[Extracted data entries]
==============================

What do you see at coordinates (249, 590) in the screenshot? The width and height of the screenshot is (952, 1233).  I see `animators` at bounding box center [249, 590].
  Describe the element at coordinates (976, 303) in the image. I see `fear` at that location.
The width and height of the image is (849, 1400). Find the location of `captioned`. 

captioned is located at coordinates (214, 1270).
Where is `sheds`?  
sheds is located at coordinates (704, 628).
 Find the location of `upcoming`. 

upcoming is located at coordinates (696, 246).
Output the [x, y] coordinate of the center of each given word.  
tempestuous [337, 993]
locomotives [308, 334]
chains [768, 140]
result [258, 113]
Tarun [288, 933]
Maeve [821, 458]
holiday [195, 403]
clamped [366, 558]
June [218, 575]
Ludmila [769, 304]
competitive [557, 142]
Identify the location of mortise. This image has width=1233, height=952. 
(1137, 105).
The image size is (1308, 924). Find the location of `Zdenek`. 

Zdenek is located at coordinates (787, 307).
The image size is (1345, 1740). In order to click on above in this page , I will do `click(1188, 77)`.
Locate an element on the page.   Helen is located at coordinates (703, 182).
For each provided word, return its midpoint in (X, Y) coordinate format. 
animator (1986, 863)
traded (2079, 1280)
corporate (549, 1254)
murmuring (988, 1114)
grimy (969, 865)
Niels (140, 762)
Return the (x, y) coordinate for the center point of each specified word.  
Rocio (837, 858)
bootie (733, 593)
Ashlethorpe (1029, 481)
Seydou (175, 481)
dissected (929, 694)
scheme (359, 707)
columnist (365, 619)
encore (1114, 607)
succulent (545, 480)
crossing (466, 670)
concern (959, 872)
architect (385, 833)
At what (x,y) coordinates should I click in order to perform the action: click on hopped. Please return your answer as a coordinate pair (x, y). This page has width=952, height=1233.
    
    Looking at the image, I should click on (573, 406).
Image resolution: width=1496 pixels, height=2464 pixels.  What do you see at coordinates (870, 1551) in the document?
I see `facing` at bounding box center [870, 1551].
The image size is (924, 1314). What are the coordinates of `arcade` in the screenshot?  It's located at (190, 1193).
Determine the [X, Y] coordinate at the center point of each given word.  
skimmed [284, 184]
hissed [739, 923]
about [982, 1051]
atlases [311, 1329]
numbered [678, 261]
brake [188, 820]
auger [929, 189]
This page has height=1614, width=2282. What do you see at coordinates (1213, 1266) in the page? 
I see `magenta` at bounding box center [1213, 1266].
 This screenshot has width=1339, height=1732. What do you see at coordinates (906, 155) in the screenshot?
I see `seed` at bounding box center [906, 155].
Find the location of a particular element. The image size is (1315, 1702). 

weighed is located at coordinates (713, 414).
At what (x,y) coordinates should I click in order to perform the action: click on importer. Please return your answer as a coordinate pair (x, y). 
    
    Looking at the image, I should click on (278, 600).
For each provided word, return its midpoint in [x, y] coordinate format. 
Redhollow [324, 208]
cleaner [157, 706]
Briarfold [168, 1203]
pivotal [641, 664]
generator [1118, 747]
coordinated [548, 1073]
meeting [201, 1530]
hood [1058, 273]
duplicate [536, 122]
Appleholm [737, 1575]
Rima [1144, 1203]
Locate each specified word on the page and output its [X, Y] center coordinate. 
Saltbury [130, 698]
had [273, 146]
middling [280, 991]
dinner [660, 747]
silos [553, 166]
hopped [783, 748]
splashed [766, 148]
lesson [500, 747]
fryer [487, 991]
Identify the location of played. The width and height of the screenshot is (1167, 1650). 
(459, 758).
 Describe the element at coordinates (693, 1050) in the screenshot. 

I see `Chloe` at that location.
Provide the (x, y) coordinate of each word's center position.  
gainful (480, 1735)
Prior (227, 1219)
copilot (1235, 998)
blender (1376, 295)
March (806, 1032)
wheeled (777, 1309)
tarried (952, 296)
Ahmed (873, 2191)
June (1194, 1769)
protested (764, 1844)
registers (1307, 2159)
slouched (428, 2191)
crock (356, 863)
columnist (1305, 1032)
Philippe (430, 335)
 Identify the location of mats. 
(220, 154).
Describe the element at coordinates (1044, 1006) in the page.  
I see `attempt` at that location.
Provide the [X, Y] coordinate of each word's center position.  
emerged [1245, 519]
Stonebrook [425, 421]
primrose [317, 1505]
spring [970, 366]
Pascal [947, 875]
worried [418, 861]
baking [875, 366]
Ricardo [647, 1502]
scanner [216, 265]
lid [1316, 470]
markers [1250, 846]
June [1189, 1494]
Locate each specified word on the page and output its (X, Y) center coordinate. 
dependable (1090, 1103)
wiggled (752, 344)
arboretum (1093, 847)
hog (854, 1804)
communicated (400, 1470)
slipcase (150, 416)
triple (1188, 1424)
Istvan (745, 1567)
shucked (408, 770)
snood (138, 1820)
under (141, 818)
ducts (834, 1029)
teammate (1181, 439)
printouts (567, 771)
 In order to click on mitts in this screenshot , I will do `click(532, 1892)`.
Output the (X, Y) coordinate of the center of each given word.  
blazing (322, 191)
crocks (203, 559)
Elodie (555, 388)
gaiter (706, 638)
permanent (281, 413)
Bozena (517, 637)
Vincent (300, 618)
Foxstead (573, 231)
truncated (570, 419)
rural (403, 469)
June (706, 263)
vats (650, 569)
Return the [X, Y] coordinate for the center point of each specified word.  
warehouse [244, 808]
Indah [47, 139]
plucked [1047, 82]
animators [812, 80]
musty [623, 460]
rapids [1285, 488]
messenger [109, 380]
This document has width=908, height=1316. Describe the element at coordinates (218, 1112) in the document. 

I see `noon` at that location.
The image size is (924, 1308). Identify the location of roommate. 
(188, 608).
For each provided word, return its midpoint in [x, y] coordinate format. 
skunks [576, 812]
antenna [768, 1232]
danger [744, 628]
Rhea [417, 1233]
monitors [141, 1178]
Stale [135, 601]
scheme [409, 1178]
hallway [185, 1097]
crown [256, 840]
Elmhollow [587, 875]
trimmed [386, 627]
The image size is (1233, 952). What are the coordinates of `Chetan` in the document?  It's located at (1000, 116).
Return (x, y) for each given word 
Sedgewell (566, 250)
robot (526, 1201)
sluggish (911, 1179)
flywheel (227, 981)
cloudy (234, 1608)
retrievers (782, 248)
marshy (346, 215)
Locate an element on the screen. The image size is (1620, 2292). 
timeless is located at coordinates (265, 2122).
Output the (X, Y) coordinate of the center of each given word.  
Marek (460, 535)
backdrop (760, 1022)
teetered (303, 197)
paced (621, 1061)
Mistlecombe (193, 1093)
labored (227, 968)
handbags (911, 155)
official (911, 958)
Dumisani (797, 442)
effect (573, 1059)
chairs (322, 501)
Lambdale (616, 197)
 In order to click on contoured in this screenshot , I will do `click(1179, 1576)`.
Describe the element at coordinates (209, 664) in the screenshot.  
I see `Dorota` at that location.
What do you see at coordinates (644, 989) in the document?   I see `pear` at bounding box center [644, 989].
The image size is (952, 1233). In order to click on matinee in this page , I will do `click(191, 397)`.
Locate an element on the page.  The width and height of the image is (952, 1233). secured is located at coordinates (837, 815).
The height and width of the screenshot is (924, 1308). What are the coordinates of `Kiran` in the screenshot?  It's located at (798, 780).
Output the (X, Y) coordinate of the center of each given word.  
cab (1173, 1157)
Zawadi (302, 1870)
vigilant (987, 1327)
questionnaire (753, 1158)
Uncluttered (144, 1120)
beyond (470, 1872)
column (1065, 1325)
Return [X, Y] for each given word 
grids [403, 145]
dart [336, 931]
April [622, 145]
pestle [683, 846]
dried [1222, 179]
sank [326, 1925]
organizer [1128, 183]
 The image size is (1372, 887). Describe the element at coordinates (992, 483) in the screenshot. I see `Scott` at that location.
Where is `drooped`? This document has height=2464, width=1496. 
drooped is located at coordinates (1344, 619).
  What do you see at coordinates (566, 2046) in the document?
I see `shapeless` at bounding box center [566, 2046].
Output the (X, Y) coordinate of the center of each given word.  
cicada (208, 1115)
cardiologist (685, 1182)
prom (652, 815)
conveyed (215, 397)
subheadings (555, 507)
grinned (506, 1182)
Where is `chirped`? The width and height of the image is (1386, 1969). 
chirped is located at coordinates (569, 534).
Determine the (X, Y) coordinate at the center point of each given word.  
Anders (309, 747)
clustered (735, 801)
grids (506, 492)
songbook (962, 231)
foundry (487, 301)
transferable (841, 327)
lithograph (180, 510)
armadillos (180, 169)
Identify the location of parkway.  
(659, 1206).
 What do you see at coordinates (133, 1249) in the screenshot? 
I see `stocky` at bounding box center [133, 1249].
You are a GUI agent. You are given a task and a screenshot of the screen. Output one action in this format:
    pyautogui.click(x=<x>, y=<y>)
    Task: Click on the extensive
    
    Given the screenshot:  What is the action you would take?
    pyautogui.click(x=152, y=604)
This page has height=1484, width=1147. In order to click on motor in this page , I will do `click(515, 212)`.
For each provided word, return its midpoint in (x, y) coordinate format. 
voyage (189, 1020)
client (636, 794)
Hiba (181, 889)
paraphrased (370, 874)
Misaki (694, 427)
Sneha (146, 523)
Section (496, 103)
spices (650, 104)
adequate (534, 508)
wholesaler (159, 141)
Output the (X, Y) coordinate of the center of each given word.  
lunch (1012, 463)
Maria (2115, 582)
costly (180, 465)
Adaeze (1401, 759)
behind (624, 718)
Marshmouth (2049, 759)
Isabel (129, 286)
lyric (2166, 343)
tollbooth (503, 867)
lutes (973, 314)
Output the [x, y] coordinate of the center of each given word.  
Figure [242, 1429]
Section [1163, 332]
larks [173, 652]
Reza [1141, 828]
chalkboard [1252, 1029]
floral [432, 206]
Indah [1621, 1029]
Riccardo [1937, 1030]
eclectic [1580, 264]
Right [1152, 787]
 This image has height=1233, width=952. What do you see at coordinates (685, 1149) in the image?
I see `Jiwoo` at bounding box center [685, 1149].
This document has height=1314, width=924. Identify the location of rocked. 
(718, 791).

==============================

**Exercise goal:**
Extract every line of the material above that contains the string "hopped". Case counts.

**Problem solution:**
At what (x,y) coordinates should I click in order to perform the action: click on hopped. Please return your answer as a coordinate pair (x, y). This page has width=952, height=1233.
hopped [783, 748]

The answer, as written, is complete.